REQUIREMENTS –
Count the lines in the items below that contain the string "kern". Reply with the number only.

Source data
──────────────────────────────

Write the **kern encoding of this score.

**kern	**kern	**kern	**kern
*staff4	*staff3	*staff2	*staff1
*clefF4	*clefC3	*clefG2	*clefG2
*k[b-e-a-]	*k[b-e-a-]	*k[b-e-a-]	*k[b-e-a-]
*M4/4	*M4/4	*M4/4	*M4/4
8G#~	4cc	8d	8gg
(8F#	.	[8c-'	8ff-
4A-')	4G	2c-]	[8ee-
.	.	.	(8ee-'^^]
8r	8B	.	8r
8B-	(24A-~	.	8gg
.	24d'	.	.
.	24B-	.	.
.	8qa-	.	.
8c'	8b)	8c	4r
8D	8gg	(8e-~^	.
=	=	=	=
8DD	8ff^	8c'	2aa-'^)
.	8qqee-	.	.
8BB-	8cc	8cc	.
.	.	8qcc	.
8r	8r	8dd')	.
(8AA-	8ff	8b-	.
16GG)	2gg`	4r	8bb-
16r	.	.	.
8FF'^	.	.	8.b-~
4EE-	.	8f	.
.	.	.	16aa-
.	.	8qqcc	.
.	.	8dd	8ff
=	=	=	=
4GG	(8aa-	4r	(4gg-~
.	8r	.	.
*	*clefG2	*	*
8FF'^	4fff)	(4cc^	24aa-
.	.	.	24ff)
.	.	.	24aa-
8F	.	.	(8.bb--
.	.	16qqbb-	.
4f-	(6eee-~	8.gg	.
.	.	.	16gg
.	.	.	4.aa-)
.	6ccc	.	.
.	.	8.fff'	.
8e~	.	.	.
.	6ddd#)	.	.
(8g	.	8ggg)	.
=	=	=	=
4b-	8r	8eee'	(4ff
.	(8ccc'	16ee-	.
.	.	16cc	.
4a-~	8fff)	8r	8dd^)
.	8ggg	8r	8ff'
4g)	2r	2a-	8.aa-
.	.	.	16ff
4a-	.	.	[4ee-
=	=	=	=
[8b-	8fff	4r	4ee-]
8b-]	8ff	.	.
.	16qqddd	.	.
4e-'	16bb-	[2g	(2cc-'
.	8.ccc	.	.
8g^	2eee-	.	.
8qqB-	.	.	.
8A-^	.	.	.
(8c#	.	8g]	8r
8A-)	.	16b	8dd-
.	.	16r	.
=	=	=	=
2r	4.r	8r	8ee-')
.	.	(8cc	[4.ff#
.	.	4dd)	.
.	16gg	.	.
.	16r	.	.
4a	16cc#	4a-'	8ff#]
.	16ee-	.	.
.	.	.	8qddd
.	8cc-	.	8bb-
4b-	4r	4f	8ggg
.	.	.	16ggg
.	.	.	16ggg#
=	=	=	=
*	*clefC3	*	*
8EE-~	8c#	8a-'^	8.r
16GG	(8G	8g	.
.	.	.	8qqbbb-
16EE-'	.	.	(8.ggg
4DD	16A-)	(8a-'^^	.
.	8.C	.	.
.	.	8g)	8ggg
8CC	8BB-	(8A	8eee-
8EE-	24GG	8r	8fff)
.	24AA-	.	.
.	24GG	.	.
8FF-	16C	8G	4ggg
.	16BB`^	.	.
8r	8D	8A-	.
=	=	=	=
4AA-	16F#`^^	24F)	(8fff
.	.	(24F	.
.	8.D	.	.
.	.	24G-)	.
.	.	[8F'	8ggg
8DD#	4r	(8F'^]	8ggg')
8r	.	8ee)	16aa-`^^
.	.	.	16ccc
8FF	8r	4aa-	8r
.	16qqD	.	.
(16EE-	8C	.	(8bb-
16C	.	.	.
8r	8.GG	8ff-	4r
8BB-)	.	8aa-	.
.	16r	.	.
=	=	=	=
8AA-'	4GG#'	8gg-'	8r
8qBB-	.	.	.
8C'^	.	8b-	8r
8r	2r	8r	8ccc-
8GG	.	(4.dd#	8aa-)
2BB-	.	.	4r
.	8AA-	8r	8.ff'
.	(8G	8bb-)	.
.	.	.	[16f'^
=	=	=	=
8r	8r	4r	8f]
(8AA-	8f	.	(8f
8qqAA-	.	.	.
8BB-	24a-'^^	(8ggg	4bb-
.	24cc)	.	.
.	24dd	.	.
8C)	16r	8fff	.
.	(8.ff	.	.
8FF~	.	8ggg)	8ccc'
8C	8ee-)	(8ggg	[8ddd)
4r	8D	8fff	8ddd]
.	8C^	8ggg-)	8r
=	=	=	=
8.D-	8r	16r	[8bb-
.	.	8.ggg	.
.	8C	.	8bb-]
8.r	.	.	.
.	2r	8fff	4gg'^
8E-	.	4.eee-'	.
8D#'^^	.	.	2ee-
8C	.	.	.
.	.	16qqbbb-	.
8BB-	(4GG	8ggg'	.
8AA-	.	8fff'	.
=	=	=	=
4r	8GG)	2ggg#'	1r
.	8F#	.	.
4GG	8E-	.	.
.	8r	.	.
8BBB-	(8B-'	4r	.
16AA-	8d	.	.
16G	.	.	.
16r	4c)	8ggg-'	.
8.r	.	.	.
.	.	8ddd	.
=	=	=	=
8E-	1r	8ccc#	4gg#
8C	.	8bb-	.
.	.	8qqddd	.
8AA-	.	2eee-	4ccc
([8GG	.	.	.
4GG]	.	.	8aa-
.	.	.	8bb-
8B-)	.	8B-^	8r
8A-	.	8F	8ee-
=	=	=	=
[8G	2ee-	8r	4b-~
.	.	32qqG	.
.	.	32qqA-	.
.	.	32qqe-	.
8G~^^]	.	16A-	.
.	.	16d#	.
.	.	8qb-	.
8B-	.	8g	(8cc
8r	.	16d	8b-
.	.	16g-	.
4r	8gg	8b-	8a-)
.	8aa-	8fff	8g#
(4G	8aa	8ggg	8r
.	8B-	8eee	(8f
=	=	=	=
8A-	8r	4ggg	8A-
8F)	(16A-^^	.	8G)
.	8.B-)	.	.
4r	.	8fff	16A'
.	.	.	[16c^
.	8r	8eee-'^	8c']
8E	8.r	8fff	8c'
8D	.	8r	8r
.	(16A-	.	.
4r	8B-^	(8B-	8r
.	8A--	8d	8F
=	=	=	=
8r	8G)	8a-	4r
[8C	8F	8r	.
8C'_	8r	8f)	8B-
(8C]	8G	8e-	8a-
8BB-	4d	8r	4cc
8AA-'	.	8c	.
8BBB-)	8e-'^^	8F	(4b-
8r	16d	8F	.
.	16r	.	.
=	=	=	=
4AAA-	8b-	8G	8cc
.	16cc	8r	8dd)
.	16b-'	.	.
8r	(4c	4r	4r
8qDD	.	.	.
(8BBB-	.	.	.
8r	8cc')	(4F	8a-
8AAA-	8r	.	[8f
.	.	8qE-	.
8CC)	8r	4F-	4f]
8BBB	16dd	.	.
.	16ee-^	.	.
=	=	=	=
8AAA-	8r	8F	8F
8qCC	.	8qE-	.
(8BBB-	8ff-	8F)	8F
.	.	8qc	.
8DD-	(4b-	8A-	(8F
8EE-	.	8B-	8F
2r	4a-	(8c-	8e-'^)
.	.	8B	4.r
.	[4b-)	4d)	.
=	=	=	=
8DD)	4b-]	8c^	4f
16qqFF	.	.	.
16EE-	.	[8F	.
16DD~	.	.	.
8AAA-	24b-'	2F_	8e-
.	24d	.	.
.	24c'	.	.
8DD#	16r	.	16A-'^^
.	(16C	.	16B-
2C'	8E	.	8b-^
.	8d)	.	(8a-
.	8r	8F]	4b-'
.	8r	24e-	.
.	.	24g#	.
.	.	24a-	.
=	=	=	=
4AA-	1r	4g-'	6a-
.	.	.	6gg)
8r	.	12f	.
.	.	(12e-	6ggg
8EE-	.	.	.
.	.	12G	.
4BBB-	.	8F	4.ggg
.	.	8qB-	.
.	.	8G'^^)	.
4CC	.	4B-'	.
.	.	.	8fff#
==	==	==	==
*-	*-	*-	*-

──────────────────────────────

TASK RESPONSE –
2